WHAT IS EXPECTED:
Every line below between the one holding "brown brick B6:C7" and the one holding "pink slope F7:I9", inclusive, should be copied exactly, and no other line.

Scene difference descriptions:
##########

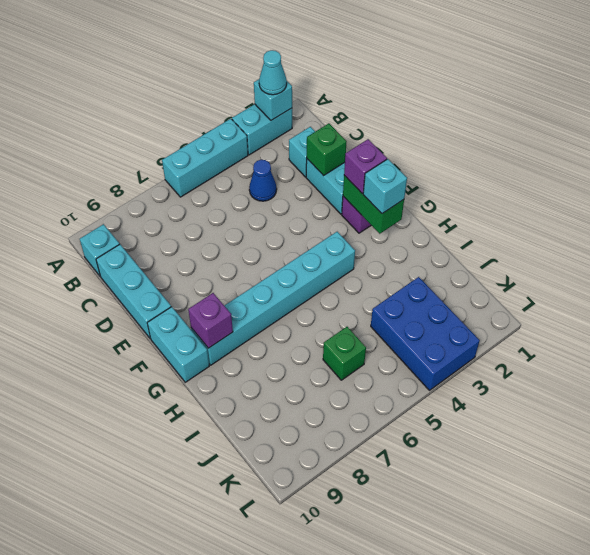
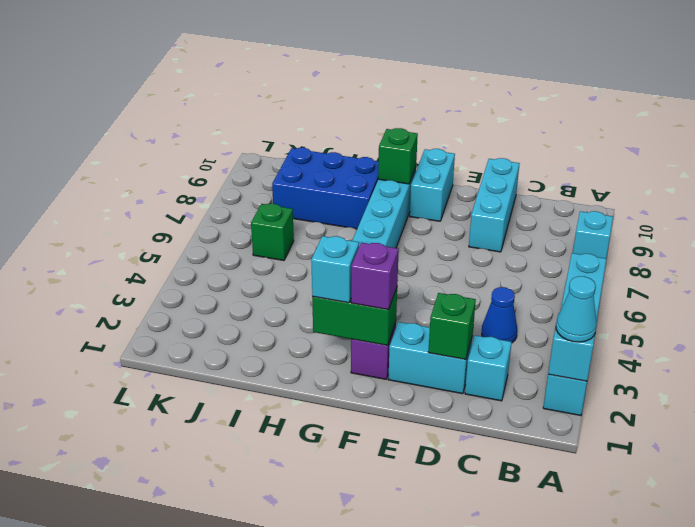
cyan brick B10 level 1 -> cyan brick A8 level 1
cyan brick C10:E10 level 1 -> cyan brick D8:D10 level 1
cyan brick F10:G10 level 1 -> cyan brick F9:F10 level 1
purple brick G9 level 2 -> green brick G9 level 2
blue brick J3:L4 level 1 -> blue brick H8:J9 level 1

##########

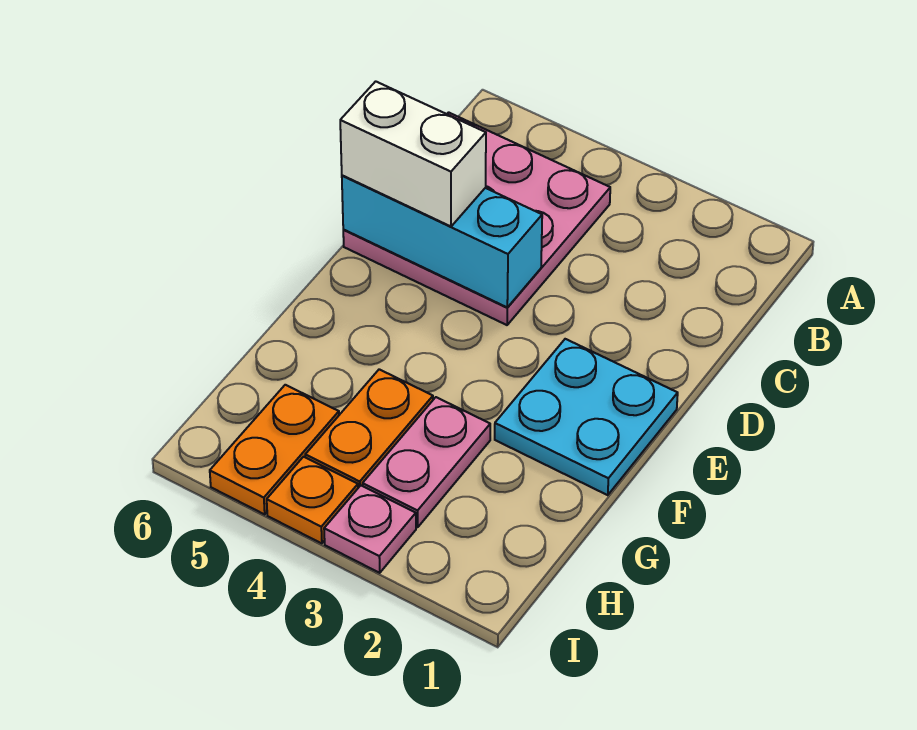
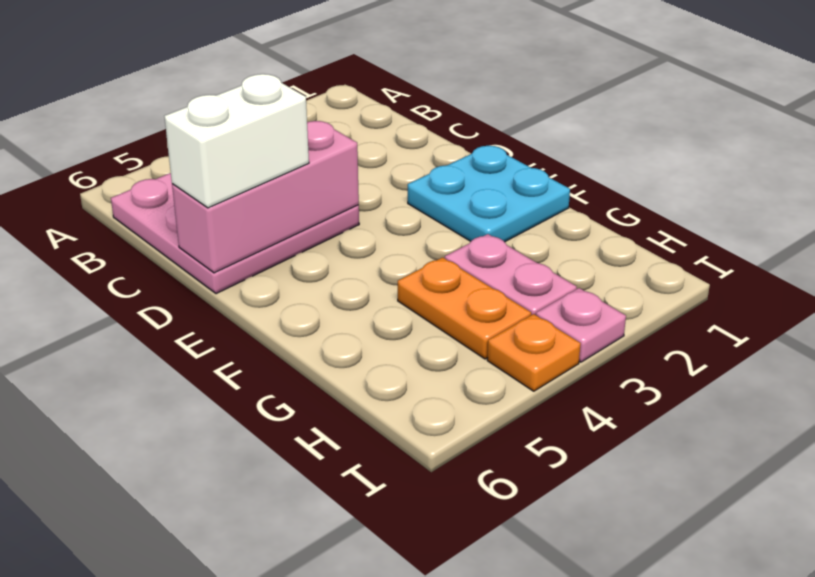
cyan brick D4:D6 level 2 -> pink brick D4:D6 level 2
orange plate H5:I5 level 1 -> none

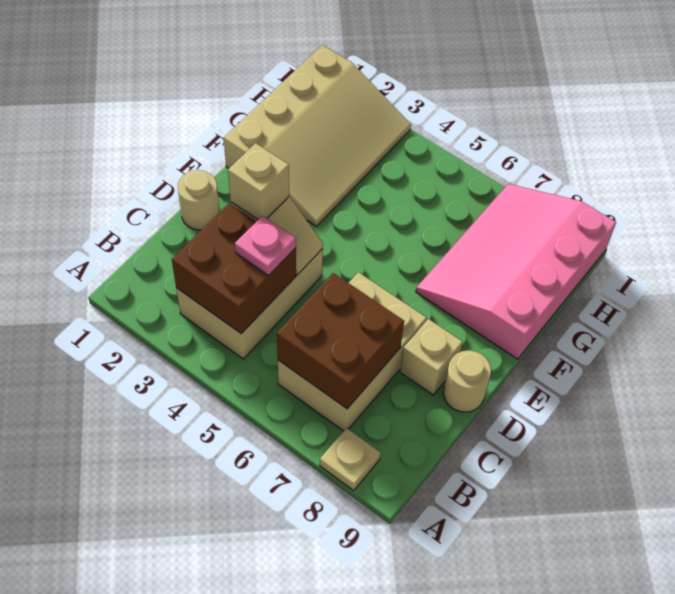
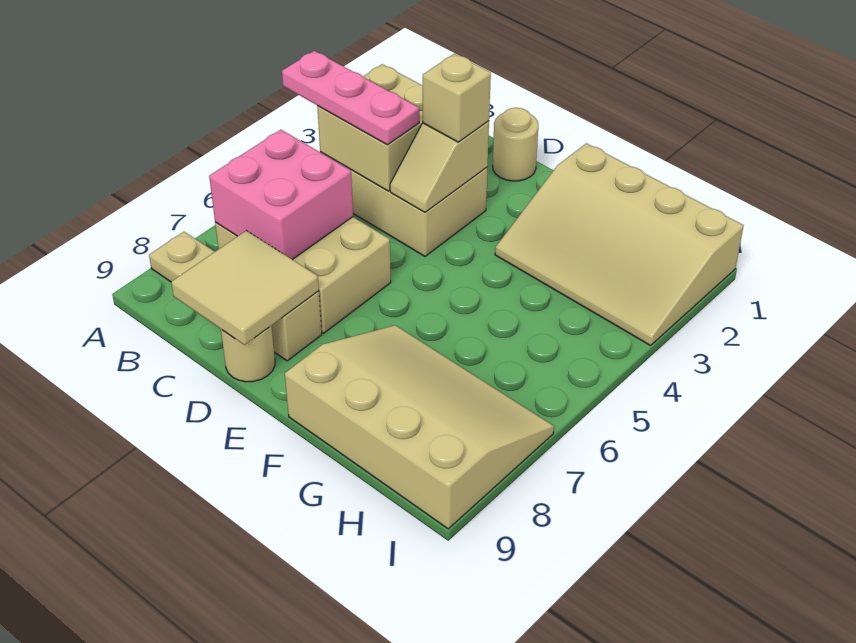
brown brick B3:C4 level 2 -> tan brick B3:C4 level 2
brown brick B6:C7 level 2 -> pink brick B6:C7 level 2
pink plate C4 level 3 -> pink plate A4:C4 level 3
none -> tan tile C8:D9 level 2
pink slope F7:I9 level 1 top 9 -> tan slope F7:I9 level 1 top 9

##########

SOLUTION TO THE EXERCISE:
brown brick B6:C7 level 2 -> pink brick B6:C7 level 2
pink plate C4 level 3 -> pink plate A4:C4 level 3
none -> tan tile C8:D9 level 2
pink slope F7:I9 level 1 top 9 -> tan slope F7:I9 level 1 top 9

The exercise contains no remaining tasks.